Directions ▸ In the entries below, find the line containing "- orange_carrot <467, 440>". Copy it and all lines after it, exactly, through the end.

Excerpted data ▸
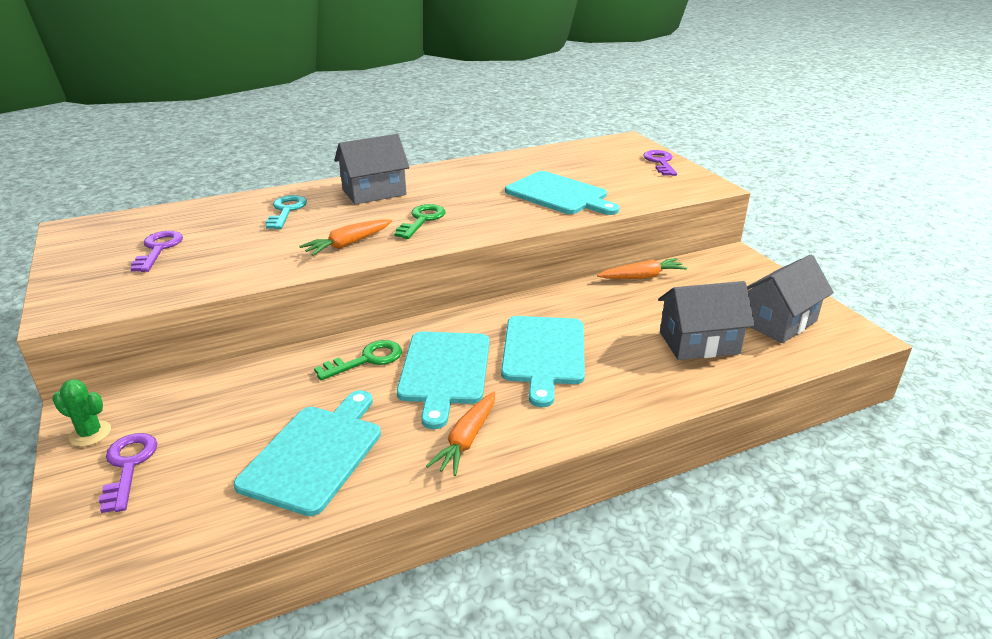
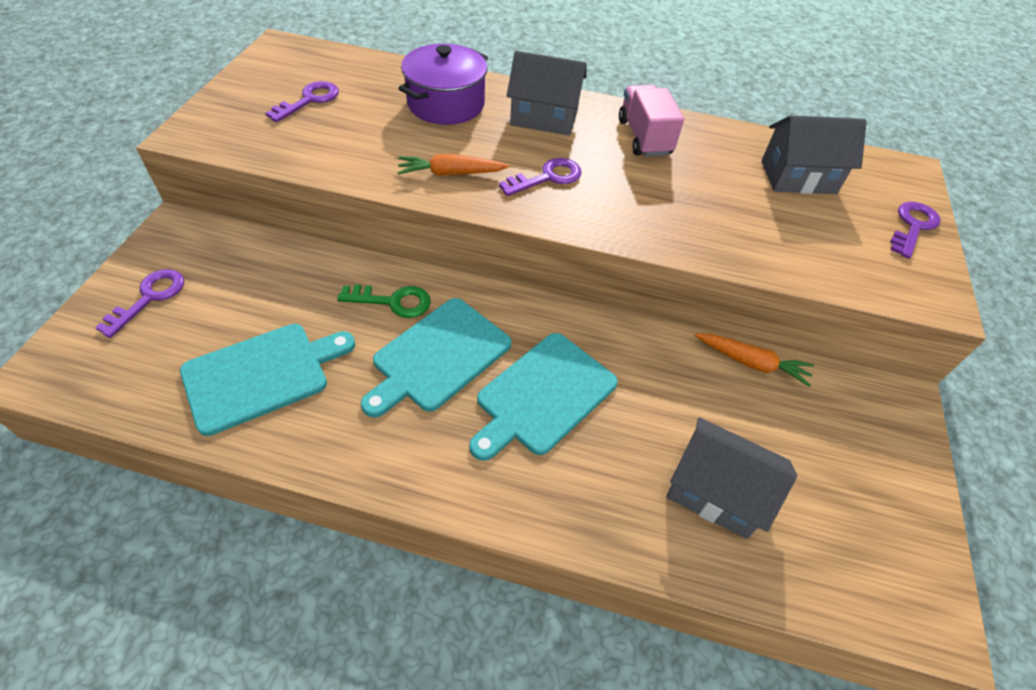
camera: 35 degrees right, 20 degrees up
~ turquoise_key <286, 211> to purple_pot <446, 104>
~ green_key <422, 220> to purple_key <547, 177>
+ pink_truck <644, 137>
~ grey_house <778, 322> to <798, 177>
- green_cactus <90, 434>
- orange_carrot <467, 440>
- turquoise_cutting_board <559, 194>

Answer box ▸
- orange_carrot <467, 440>
- turquoise_cutting_board <559, 194>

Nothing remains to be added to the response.